▶ _課題の指示_: 以下の記録にある文字の行をすべて、一字一句変えずに順番どおり抜き出してください。画像は答えに含めないでください。

═════ 処理対象資料

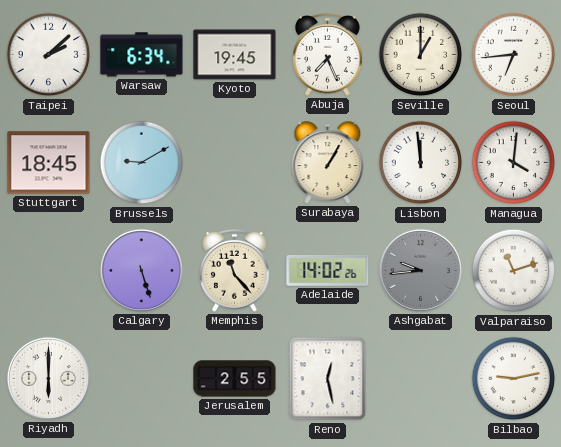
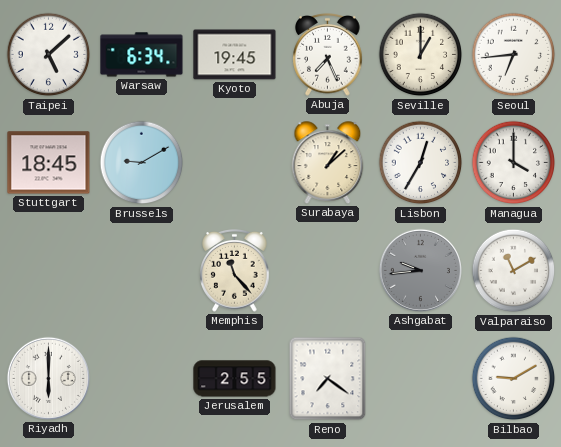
Taipei: 2:08 -> 5:08
Surabaya: 1:05 -> 1:08
Lisbon: 11:59 -> 12:35
Managua: 4:01 -> 4:00
Calgary: 5:27 -> none
Adelaide: 14:02 -> none
Valparaiso: 11:12 -> 11:10
Reno: 12:28 -> 7:21
Bilbao: 9:13 -> 9:10
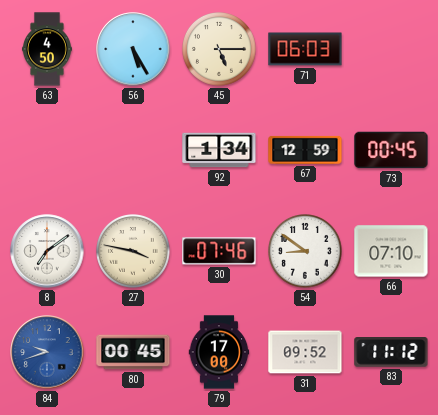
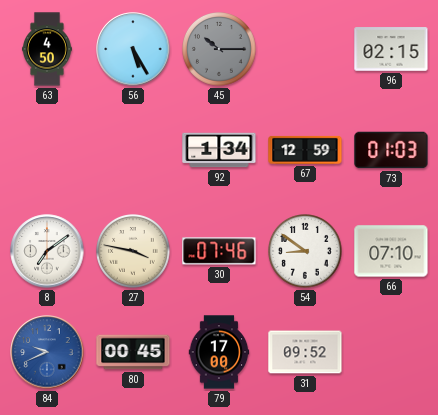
45: 5:15 -> 10:15
45 dial: cream -> grey
71: 06:03 -> none
96: none -> 02:15
73: 00:45 -> 01:03
84: 9:42 -> 9:41
83: 11:12 -> none
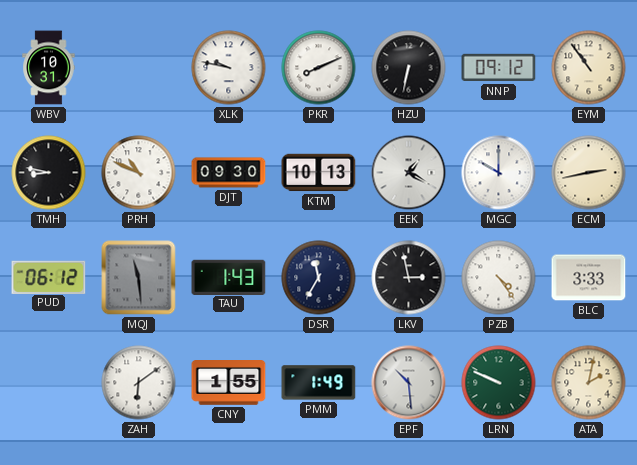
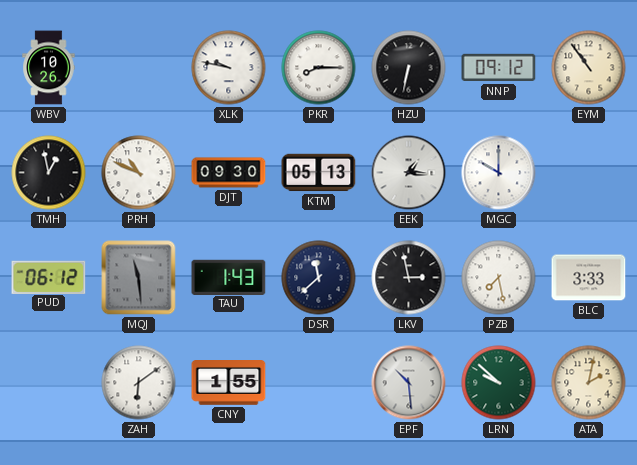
WBV: 10:31 -> 10:26
PKR: 8:11 -> 8:15
TMH: 8:47 -> 12:58
KTM: 10:13 -> 05:13
EEK: 1:20 -> 1:16
ECM: 2:43 -> none
DSR: 11:35 -> 11:38
PZB: 4:24 -> 7:28
PMM: 1:49 -> none
LRN: 9:49 -> 9:52
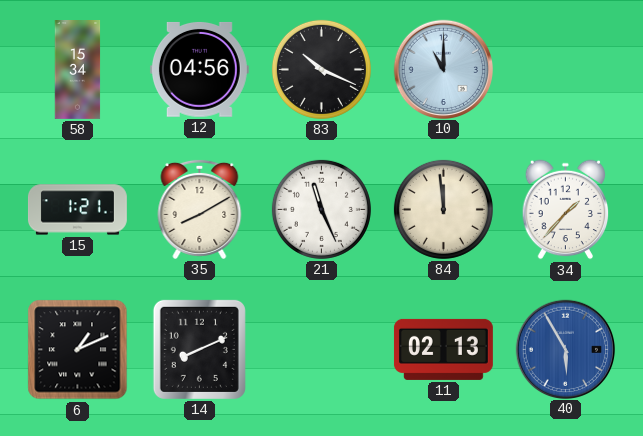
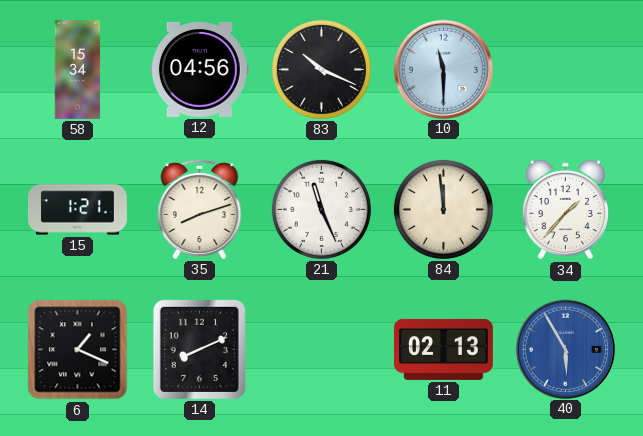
10: 11:00 -> 11:30
35: 8:10 -> 8:12
6: 1:11 -> 1:19
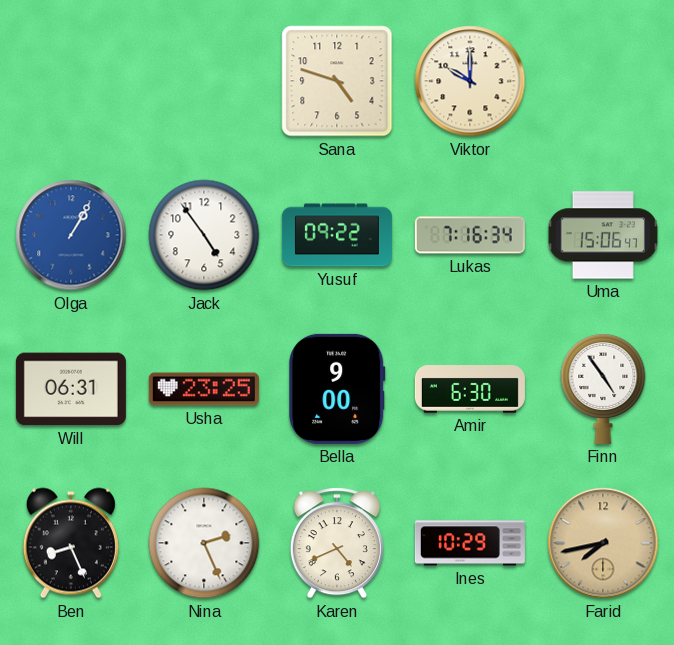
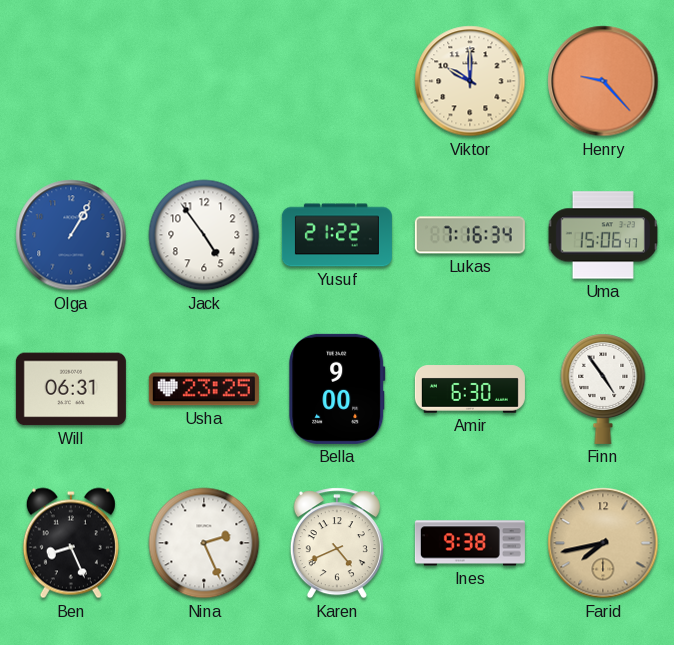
Sana: 4:48 -> none
Henry: none -> 9:23
Yusuf: 09:22 -> 21:22
Ines: 10:29 -> 9:38
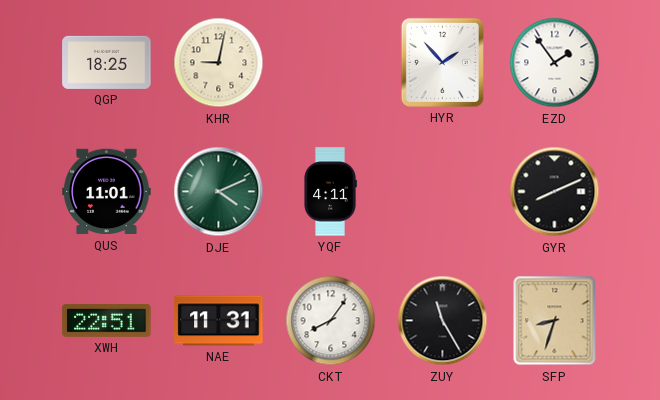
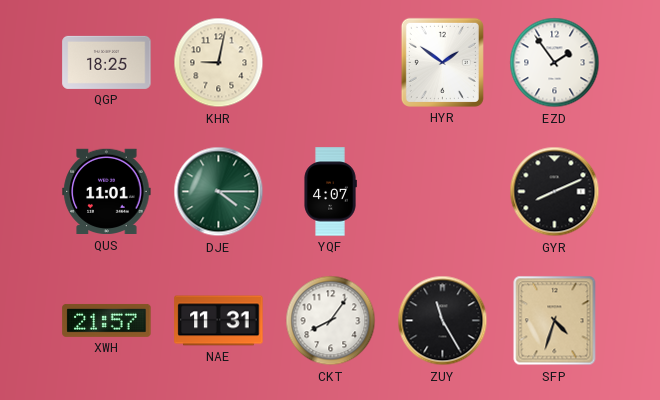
HYR: 1:53 -> 1:51
DJE: 4:11 -> 4:15
YQF: 4:11 -> 4:07
XWH: 22:51 -> 21:57
SFP: 8:33 -> 4:33
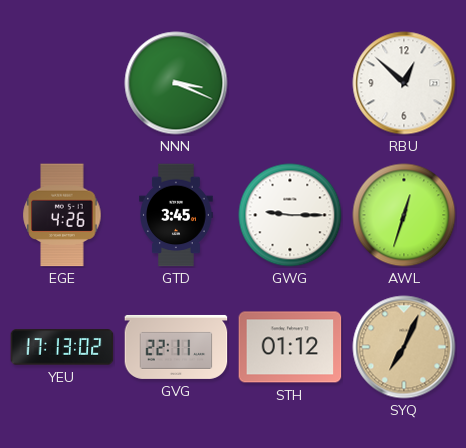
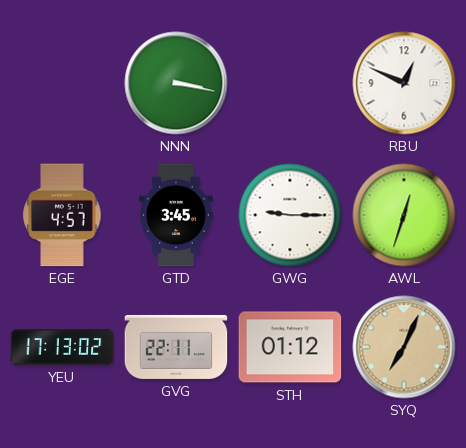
NNN: 3:19 -> 3:17
RBU: 12:52 -> 12:49
EGE: 4:26 -> 4:57
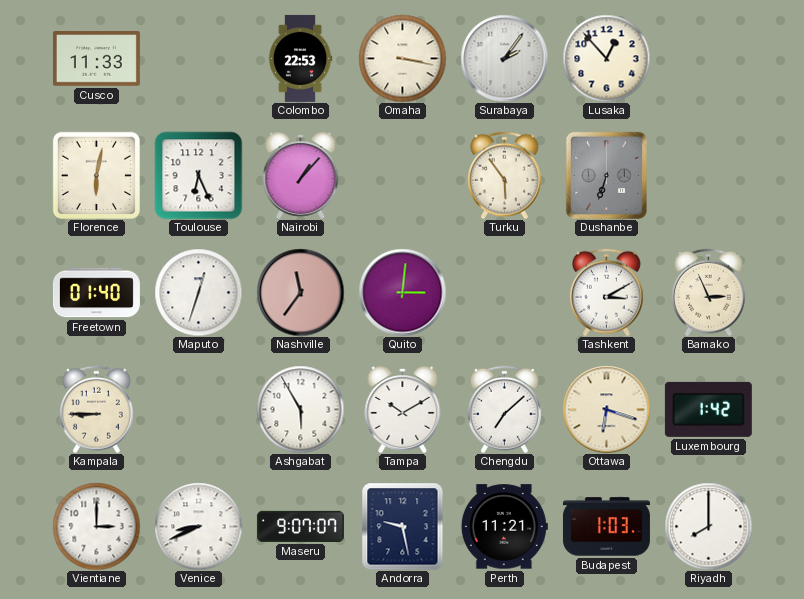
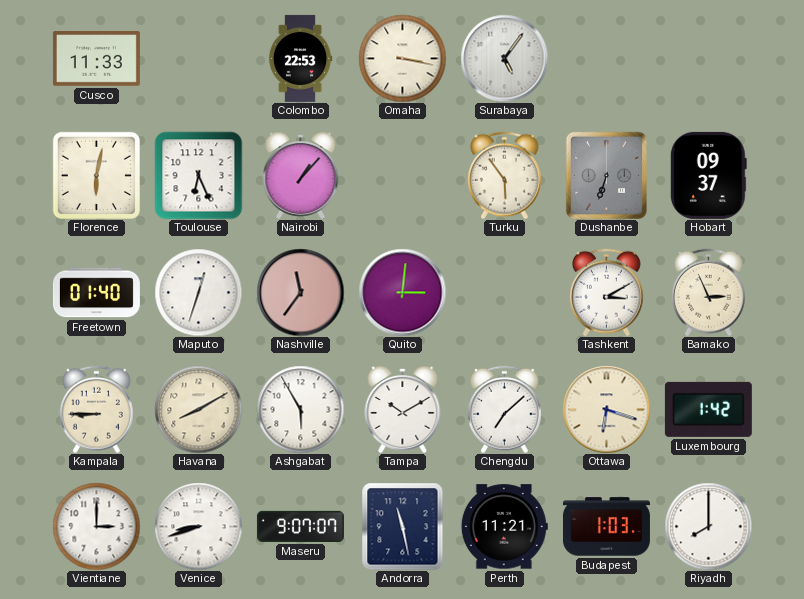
Surabaya: 2:06 -> 5:06
Lusaka: 12:53 -> none
Hobart: none -> 09:37
Havana: none -> 8:10
Venice: 8:41 -> 8:42
Andorra: 9:28 -> 11:28
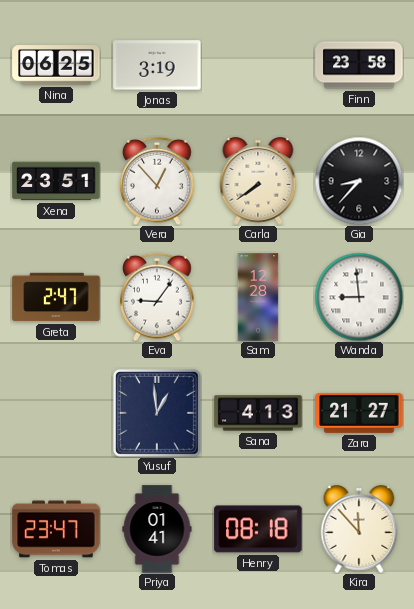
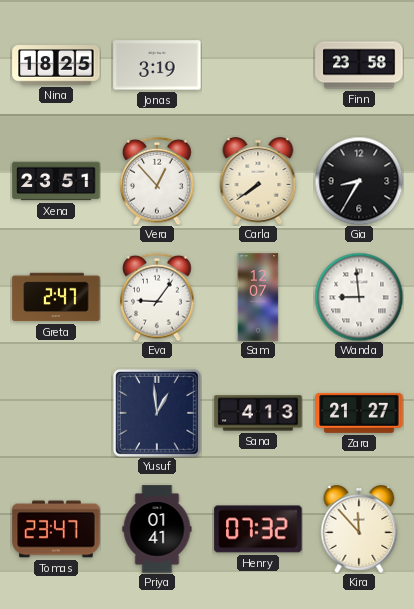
Nina: 06:25 -> 18:25
Gia: 8:37 -> 8:35
Sam: 12:28 -> 12:07
Henry: 08:18 -> 07:32
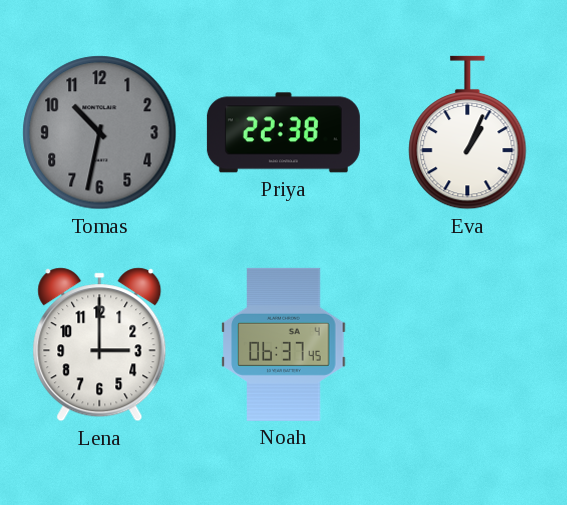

══════════

▶ _出力全文_:
Taipei: 2:08 -> 5:08
Surabaya: 1:05 -> 1:08
Lisbon: 11:59 -> 12:35
Managua: 4:01 -> 4:00
Calgary: 5:27 -> none
Adelaide: 14:02 -> none
Valparaiso: 11:12 -> 11:10
Reno: 12:28 -> 7:21
Bilbao: 9:13 -> 9:10
45: 5:15 -> 10:15
45 dial: cream -> grey
71: 06:03 -> none
96: none -> 02:15
73: 00:45 -> 01:03
84: 9:42 -> 9:41
83: 11:12 -> none
WBV: 10:31 -> 10:26
PKR: 8:11 -> 8:15
TMH: 8:47 -> 12:58
KTM: 10:13 -> 05:13
EEK: 1:20 -> 1:16
ECM: 2:43 -> none
DSR: 11:35 -> 11:38
PZB: 4:24 -> 7:28
PMM: 1:49 -> none
LRN: 9:49 -> 9:52
10: 11:00 -> 11:30
35: 8:10 -> 8:12
6: 1:11 -> 1:19
Sana: 4:48 -> none
Henry: none -> 9:23
Yusuf: 09:22 -> 21:22
Ines: 10:29 -> 9:38
HYR: 1:53 -> 1:51
DJE: 4:11 -> 4:15
YQF: 4:11 -> 4:07
XWH: 22:51 -> 21:57
SFP: 8:33 -> 4:33
NNN: 3:19 -> 3:17
RBU: 12:52 -> 12:49
EGE: 4:26 -> 4:57
Surabaya: 2:06 -> 5:06
Lusaka: 12:53 -> none
Hobart: none -> 09:37
Havana: none -> 8:10
Venice: 8:41 -> 8:42
Andorra: 9:28 -> 11:28
Nina: 06:25 -> 18:25
Gia: 8:37 -> 8:35
Sam: 12:28 -> 12:07
Henry: 08:18 -> 07:32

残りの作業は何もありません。